> [WHAT IS NEEDED]
Look through the material below and show every line with the word "degrees".

> [MATERIAL FOR THIS EXERCISE]
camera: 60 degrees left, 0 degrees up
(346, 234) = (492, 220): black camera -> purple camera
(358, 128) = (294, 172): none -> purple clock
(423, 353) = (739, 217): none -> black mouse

...

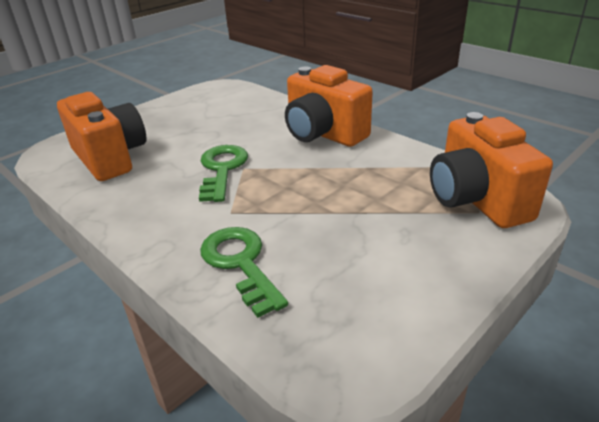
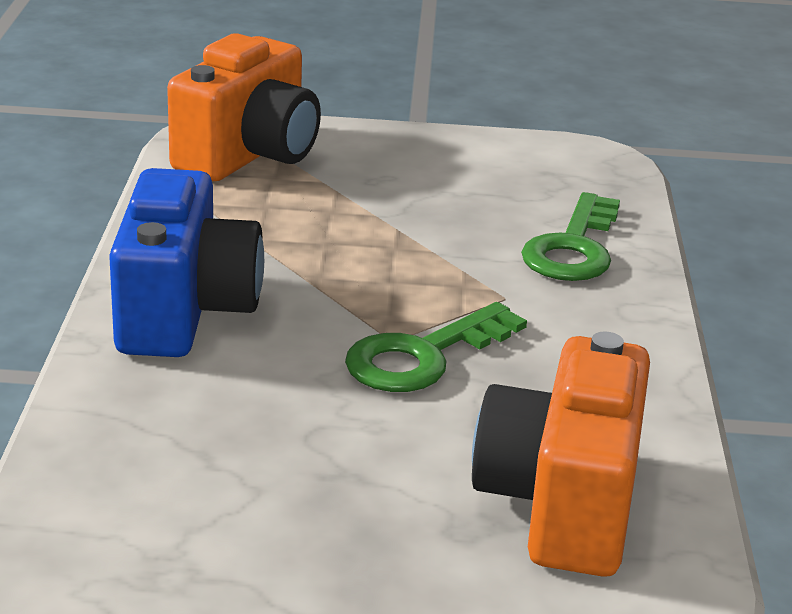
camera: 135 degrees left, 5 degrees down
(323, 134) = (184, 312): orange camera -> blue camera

---

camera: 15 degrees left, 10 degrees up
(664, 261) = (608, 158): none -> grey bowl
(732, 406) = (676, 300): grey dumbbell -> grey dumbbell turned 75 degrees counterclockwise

> [ANSWER BOX]
camera: 60 degrees left, 0 degrees up
camera: 135 degrees left, 5 degrees down
camera: 15 degrees left, 10 degrees up
(732, 406) = (676, 300): grey dumbbell -> grey dumbbell turned 75 degrees counterclockwise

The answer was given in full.